[How to complete this task] In the entries that follow, the lines from the one with "Someone swapped the manzana/amarillo" through the one with "Someone rotated the" are the ones to write out, exactly and with both ends included. Nothing else should appear.

[The records]
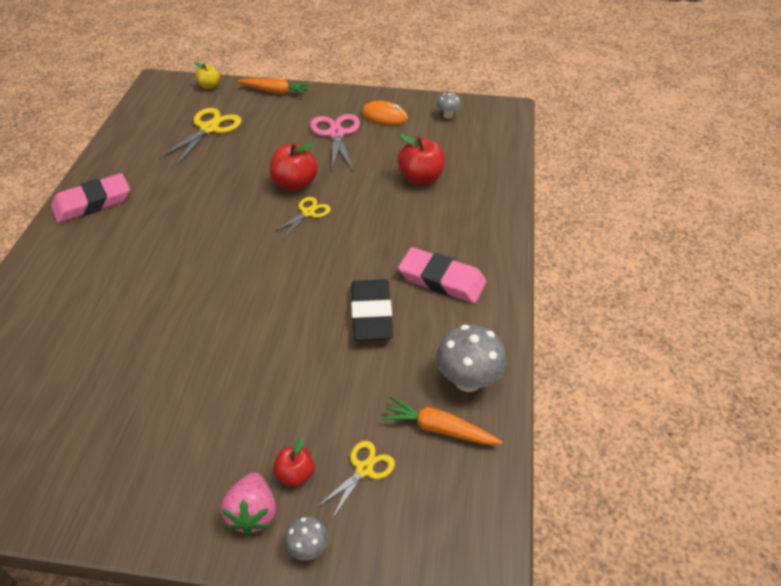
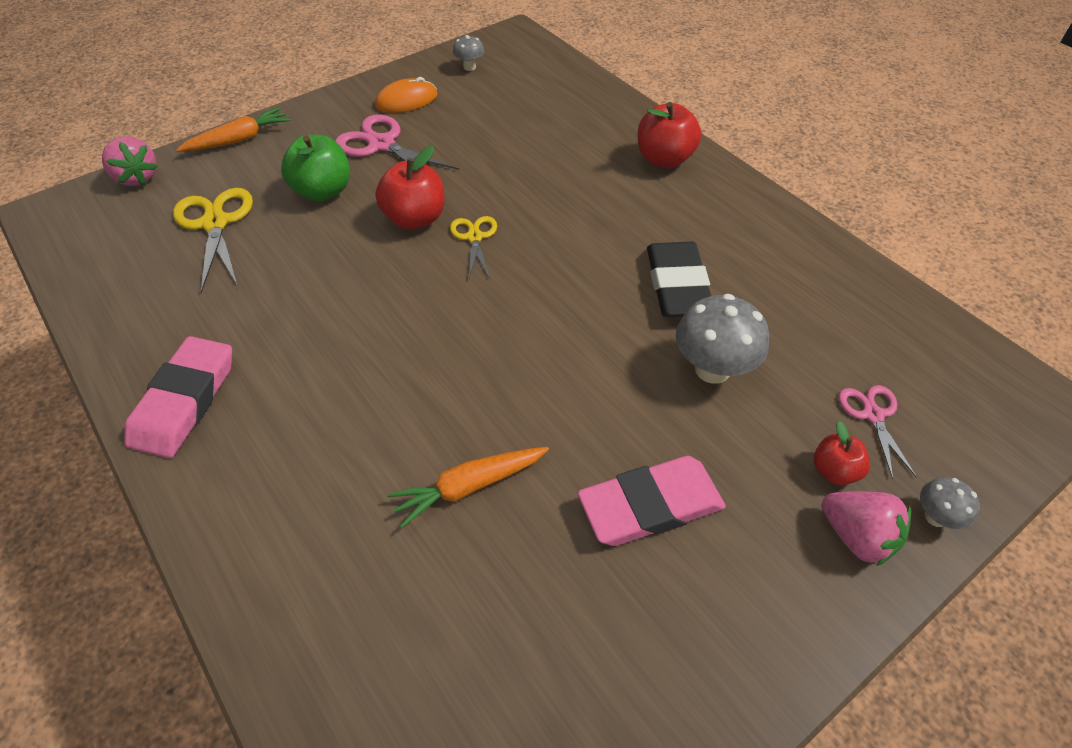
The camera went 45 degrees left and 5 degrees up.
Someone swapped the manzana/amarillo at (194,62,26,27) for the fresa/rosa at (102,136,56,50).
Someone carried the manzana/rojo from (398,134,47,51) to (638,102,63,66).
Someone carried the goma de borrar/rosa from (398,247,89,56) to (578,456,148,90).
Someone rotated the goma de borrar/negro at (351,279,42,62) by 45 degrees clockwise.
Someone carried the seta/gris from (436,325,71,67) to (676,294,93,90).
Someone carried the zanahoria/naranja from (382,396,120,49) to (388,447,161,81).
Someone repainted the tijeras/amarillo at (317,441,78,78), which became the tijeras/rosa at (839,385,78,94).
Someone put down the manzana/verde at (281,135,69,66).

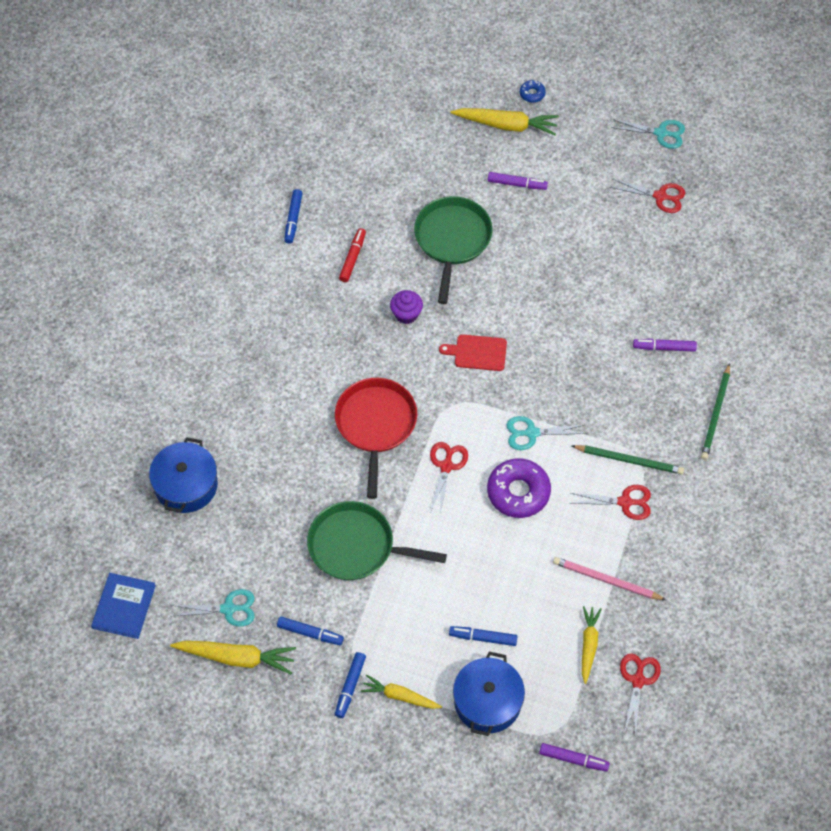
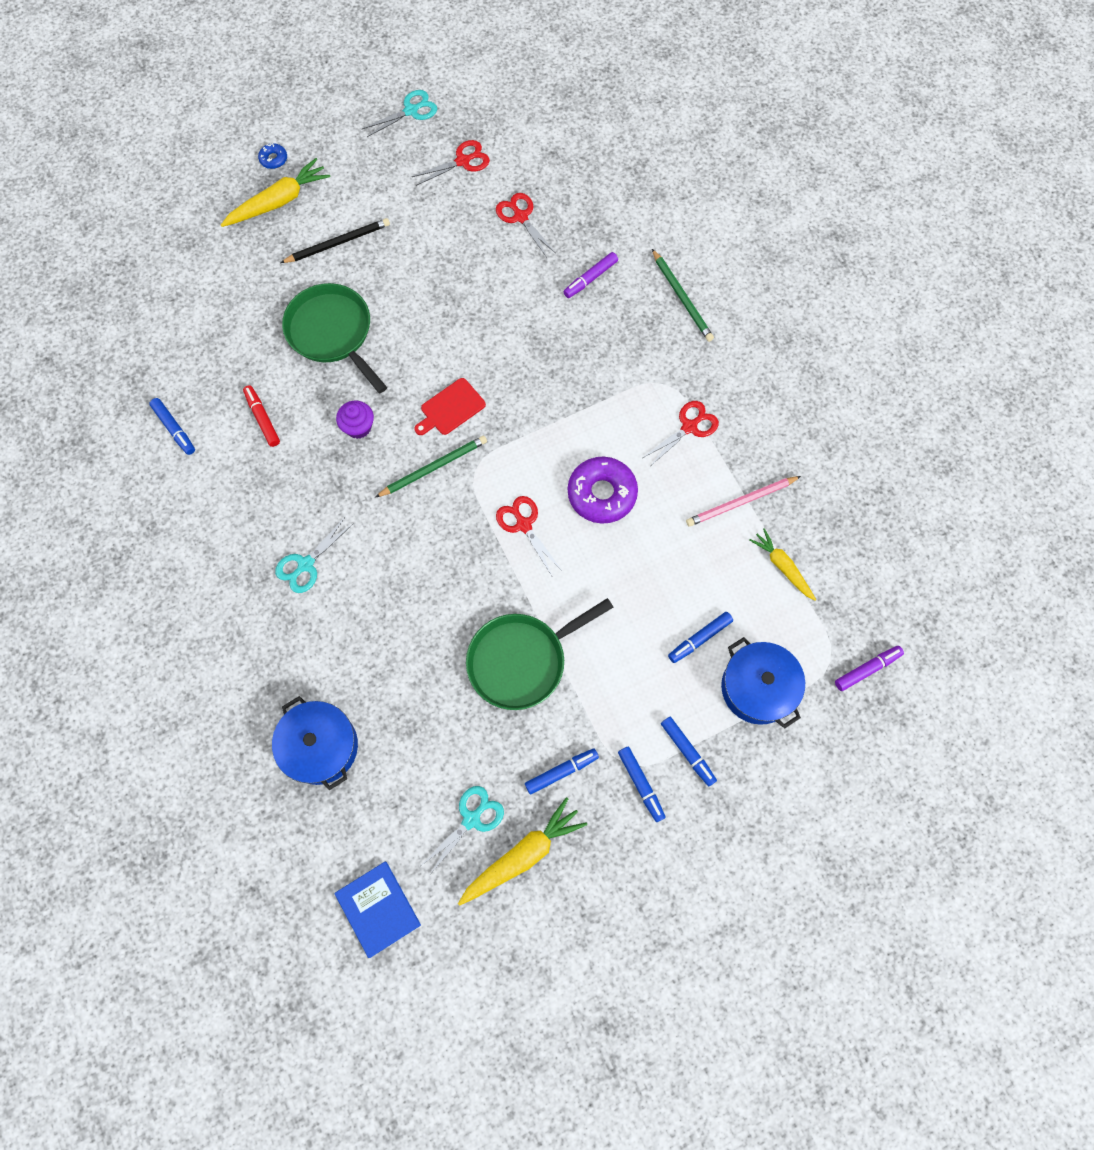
The camera went 45 degrees left and 10 degrees up.
Someone swapped the rotulador/morado at (488,172,60,18) for the lápiz/negro at (280,218,110,45).
Someone took away the sartén/rojo at (335,378,82,121).
Someone carried the tijeras/turquesa from (507,416,80,34) to (275,517,79,76).
Someone carried the lápiz/verde from (572,445,112,30) to (375,436,112,62).
Someone carried the tijeras/rojo from (620,653,41,81) to (496,193,59,63).
Someone swapped the zanahoria/amarillo at (361,675,81,34) for the rotulador/azul at (661,717,56,69).

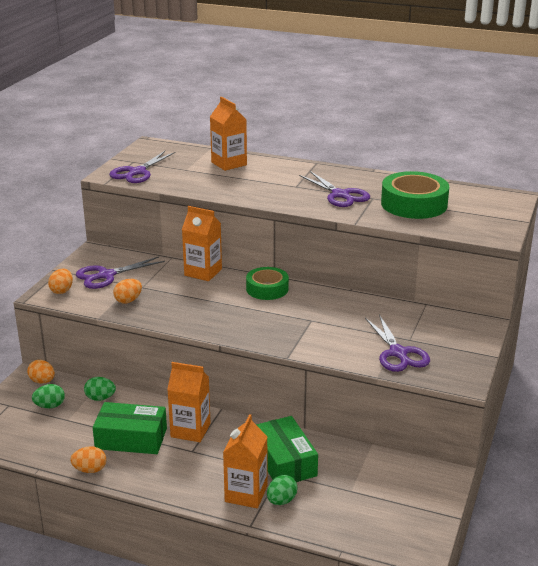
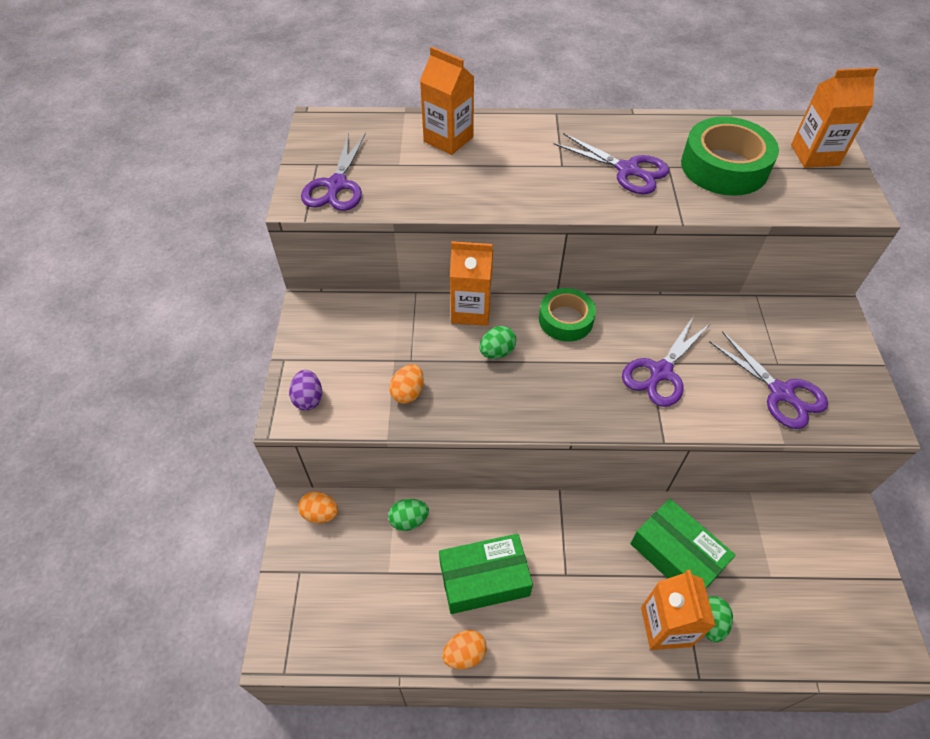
The camera went 20 degrees left and 25 degrees up.
Someone carried the tijeras/morado from (76,257,89,32) to (622,317,89,90).
Someone repainted the huevo/naranja at (48,269,25,25), which became the huevo/morado at (289,370,33,40).
Someone carried the cartón de leche/naranja from (167,362,44,80) to (791,68,87,100).
Someone carried the huevo/verde from (32,384,33,24) to (479,326,37,33).

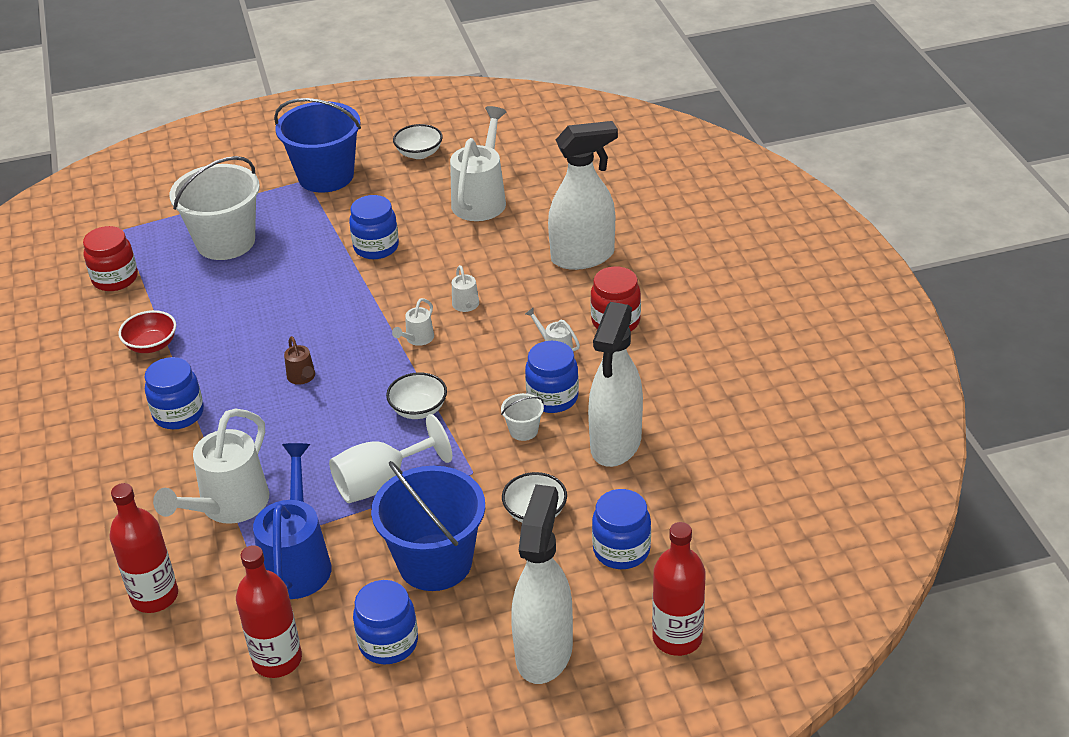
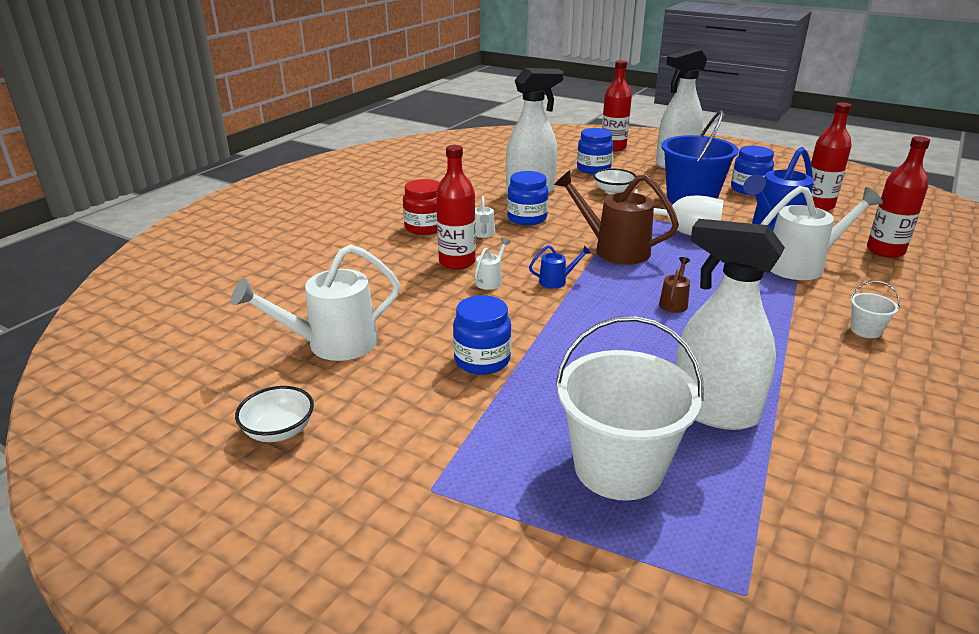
The camera went 135 degrees left and 10 degrees down.
Someone took away the balde/azul at (274,98,87,95).
Someone carried the pulverizador/blanco from (548,121,70,149) to (675,219,110,211).
Someone took away the tarro/rojo at (83,226,55,65).
Someone repainted the regadera/blanco at (392,298,42,48), which became the regadera/azul at (529,245,62,44).
Someone took away the cuenco/rojo at (118,310,58,43).
Someone took away the tarro/azul at (144,357,60,72).
Someone swapped the cuenco/blanco at (386,372,61,47) for the regadera/marrón at (554,170,125,94).
Someone carried the balde/blanco from (501,393,43,48) to (850,281,50,57).
Someone put down the botella/rojo at (436,145,40,125).

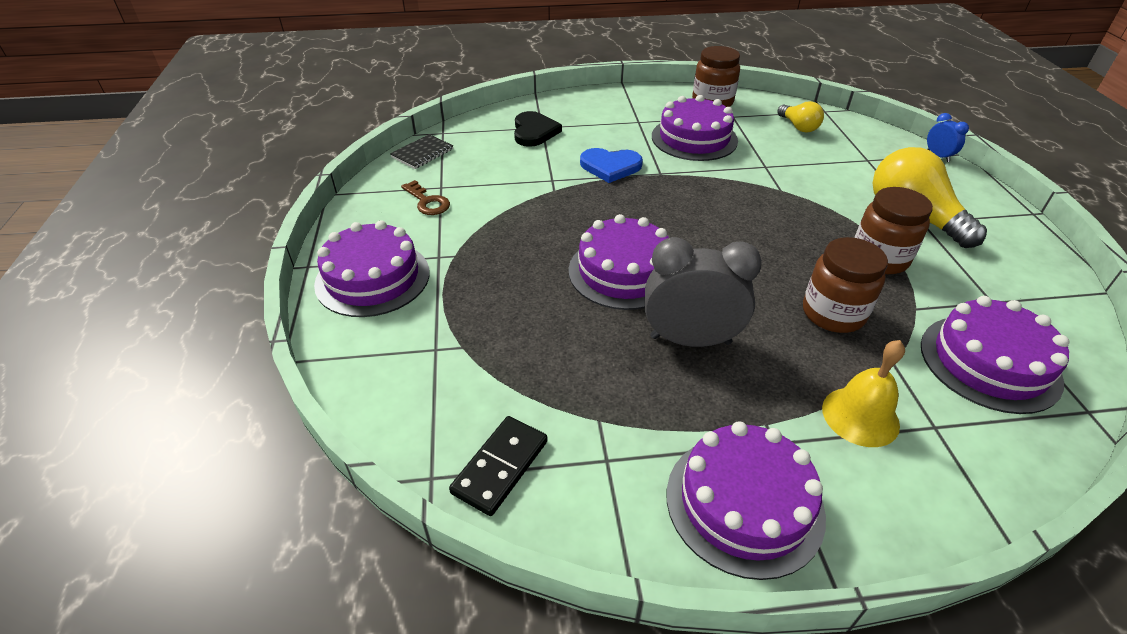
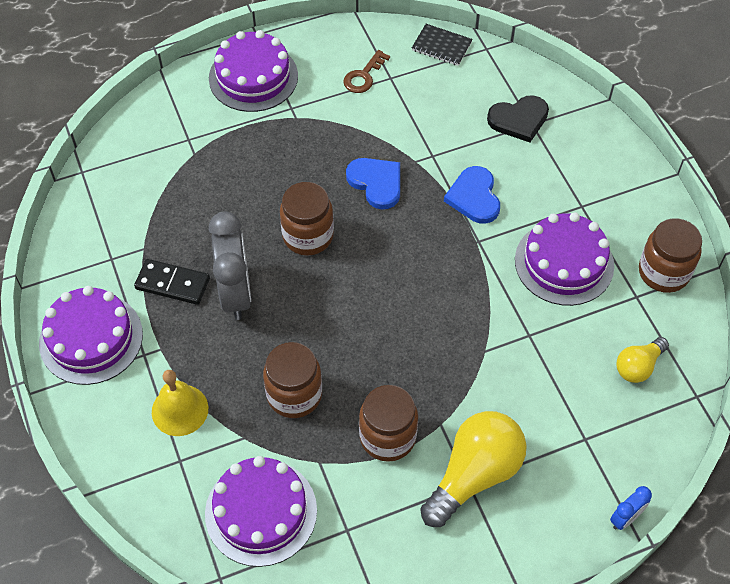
The camera went 75 degrees right and 15 degrees up.
Someone swapped the tarta/morado at (569,214,100,96) for the tarro/marrón at (280,182,54,74).
Someone carried the ficha de dominó/negro from (449,416,99,100) to (134,259,76,46).
Someone put down the corazón/azul at (346,158,54,52).

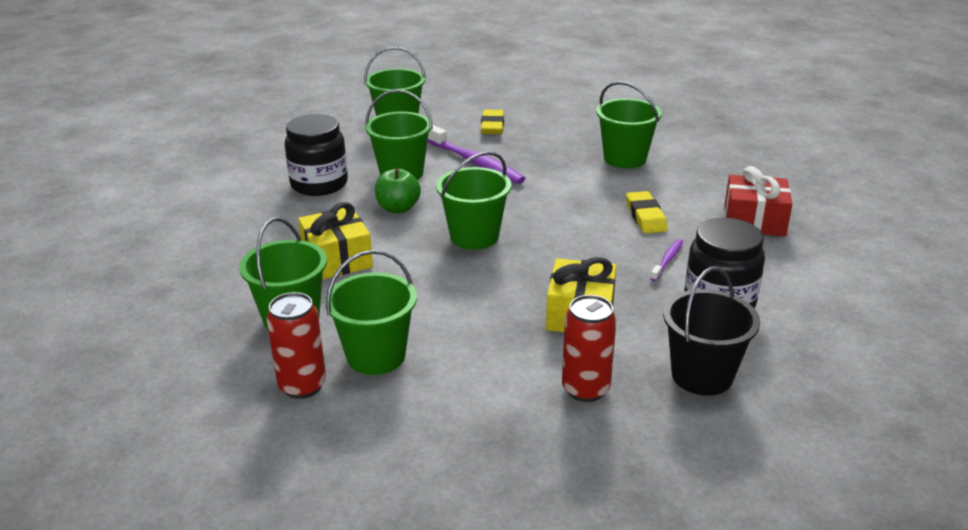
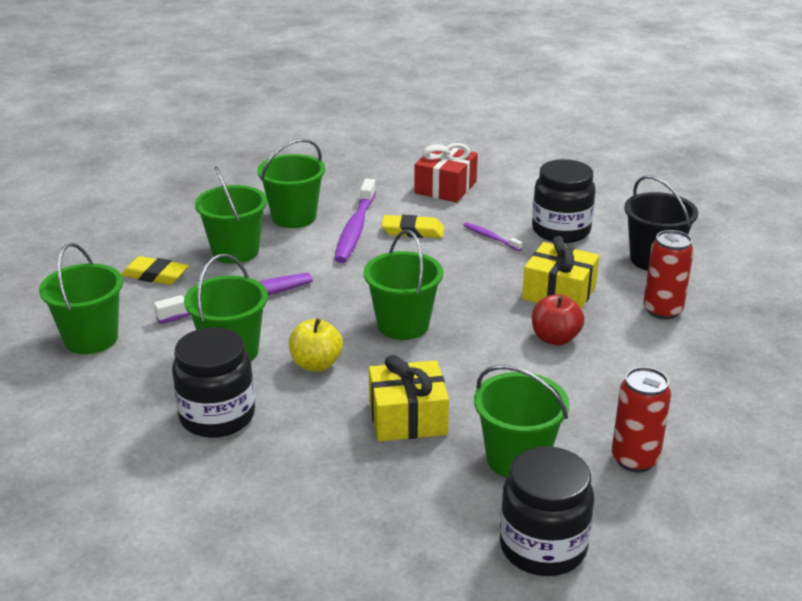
The camera went 75 degrees left and 0 degrees up.
Someone repainted the manzana/verde at (375,168,46,45), which became the manzana/amarillo at (289,318,54,54).
Someone carried the balde/verde from (325,250,92,125) to (195,166,72,98).
Someone put down the cepillo de dientes/morado at (334,179,42,84).
Someone put down the manzana/rojo at (532,294,52,51).
Someone put down the tarro/negro at (500,446,94,130).

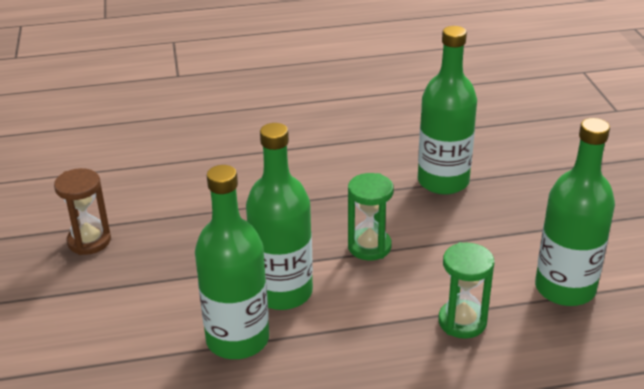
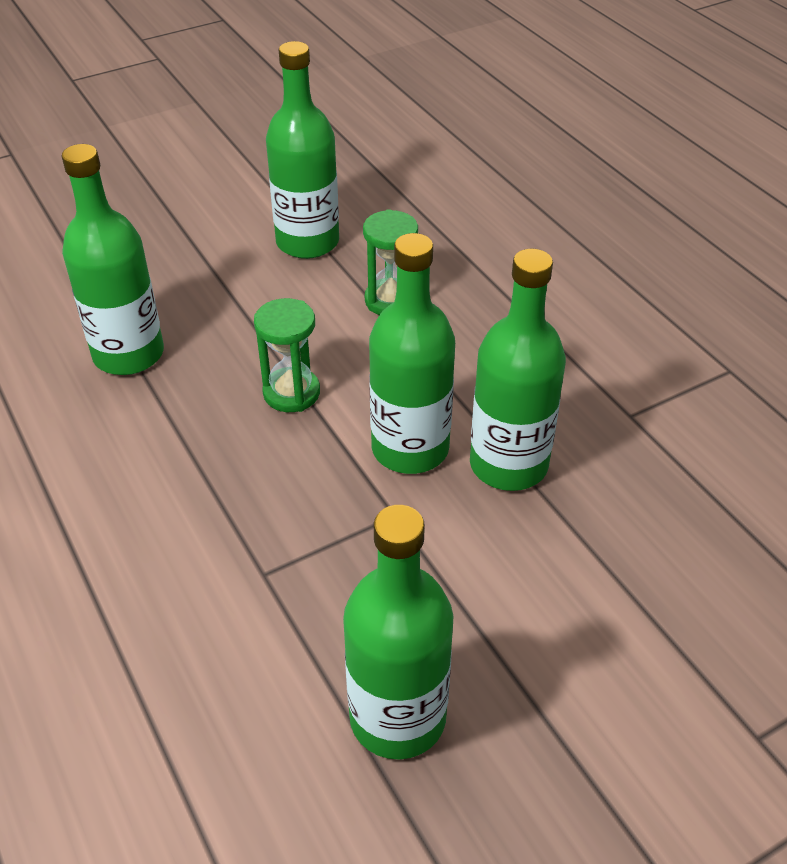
The camera went 110 degrees left and 10 degrees up.
Someone swapped the reloj de arena/marrón at (54,168,57,87) for the botella/verde at (343,505,110,255).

[Written response]
Someone swapped the manzana/amarillo at (194,62,26,27) for the fresa/rosa at (102,136,56,50).
Someone carried the manzana/rojo from (398,134,47,51) to (638,102,63,66).
Someone carried the goma de borrar/rosa from (398,247,89,56) to (578,456,148,90).
Someone rotated the goma de borrar/negro at (351,279,42,62) by 45 degrees clockwise.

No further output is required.